> Records shown

= = = = = = =

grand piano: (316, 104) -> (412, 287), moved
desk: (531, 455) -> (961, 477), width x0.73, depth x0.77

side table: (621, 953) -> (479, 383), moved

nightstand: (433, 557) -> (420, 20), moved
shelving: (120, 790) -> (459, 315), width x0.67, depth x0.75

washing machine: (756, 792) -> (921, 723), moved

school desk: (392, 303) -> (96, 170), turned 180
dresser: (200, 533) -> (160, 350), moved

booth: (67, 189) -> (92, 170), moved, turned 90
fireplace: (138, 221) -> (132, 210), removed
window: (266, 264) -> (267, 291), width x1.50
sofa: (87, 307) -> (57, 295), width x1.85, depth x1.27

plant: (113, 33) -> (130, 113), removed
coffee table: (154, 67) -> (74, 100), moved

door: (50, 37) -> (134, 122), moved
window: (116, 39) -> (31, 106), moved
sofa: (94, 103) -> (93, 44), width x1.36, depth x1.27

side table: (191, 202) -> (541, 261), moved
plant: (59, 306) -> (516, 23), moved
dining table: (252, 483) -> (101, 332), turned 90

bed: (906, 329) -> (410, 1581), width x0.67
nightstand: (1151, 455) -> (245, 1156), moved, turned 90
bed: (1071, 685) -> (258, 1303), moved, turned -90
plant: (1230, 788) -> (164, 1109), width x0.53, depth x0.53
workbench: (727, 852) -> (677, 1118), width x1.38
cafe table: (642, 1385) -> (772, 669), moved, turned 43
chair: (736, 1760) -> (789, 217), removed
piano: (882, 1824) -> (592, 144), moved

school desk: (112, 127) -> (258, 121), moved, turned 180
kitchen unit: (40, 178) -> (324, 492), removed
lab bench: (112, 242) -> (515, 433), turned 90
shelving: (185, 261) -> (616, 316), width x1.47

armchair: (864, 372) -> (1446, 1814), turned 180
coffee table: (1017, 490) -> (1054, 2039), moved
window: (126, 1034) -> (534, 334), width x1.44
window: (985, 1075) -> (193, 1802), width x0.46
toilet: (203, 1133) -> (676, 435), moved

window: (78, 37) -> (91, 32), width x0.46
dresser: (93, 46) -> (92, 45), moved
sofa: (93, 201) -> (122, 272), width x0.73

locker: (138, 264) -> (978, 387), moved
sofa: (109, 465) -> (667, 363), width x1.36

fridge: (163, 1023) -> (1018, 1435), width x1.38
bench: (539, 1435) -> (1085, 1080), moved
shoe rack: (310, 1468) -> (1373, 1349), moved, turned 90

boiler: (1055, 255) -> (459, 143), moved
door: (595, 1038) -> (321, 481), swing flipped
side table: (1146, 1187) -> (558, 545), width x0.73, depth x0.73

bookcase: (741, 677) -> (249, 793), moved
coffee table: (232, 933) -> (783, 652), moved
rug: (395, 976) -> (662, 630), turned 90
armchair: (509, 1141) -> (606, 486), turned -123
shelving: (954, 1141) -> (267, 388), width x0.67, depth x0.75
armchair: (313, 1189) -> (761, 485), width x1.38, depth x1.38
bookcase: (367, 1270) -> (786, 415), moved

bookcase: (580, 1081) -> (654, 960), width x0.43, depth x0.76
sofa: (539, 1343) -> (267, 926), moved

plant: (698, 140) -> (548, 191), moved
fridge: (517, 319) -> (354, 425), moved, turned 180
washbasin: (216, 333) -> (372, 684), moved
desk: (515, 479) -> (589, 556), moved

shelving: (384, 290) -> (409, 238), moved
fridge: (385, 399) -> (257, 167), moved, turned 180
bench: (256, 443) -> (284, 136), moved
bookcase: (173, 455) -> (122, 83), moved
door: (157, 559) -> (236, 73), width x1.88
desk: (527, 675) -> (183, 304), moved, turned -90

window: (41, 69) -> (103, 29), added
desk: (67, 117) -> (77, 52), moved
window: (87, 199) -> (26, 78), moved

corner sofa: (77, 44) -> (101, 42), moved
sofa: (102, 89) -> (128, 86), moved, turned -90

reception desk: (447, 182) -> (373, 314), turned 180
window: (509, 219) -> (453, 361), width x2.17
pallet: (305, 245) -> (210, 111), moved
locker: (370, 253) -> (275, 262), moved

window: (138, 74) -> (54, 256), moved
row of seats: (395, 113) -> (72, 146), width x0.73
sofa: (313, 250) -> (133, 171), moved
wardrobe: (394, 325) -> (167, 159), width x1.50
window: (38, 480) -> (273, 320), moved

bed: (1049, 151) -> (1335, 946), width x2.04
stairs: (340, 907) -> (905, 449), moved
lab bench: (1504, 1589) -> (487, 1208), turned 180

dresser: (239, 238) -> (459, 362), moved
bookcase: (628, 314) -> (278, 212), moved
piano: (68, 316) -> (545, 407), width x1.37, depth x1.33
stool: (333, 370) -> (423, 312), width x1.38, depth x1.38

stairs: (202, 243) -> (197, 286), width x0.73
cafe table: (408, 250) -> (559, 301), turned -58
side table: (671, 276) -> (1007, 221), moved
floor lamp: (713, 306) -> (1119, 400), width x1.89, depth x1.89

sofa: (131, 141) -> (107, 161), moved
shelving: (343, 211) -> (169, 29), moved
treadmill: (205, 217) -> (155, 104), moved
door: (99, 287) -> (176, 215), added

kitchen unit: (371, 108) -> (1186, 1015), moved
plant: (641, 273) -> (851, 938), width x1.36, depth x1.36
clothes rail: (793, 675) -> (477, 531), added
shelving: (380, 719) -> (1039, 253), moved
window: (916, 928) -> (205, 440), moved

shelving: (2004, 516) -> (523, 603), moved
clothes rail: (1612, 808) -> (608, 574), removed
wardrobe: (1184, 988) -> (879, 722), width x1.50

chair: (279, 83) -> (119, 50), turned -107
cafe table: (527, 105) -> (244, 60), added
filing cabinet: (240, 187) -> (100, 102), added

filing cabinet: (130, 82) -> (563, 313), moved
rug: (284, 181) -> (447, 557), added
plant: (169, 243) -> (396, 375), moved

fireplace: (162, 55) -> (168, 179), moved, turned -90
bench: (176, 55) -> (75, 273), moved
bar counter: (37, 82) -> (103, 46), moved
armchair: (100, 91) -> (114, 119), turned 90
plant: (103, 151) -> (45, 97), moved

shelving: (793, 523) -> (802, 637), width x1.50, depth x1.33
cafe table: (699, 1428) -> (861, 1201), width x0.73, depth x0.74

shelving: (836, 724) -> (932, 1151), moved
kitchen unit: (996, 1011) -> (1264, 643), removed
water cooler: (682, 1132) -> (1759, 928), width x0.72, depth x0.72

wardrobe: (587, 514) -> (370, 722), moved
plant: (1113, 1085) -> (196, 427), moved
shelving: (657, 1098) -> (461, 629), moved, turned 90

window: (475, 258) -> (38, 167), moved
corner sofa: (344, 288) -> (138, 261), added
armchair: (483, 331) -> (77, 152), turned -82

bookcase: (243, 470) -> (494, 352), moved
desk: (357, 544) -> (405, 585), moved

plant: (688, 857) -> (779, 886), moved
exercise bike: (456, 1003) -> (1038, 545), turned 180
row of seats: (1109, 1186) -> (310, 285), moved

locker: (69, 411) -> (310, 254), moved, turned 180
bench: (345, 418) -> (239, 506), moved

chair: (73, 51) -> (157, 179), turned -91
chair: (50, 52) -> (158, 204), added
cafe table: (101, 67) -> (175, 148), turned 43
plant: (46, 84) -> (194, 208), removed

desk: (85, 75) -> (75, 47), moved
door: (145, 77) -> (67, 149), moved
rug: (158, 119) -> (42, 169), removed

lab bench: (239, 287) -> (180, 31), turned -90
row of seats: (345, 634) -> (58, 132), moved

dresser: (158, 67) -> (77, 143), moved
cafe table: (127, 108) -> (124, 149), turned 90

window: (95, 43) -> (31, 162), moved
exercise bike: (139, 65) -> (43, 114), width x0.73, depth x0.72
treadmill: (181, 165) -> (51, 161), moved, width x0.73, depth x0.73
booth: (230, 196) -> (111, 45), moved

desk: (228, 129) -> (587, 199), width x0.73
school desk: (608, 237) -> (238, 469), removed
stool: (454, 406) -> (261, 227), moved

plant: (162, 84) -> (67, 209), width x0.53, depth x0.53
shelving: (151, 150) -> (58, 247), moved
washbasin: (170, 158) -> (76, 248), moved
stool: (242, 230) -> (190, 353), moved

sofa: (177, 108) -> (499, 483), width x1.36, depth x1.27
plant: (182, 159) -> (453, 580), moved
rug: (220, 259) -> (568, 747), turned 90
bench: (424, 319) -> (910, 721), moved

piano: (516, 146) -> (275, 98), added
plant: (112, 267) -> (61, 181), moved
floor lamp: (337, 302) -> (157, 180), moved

= = = = = = =

> Requirement
Beginning at the first line of the records, give again each line exactly as written, ending with the line that contains "shelving: (120, 790)".

> Exercise solution
grand piano: (316, 104) -> (412, 287), moved
desk: (531, 455) -> (961, 477), width x0.73, depth x0.77

side table: (621, 953) -> (479, 383), moved

nightstand: (433, 557) -> (420, 20), moved
shelving: (120, 790) -> (459, 315), width x0.67, depth x0.75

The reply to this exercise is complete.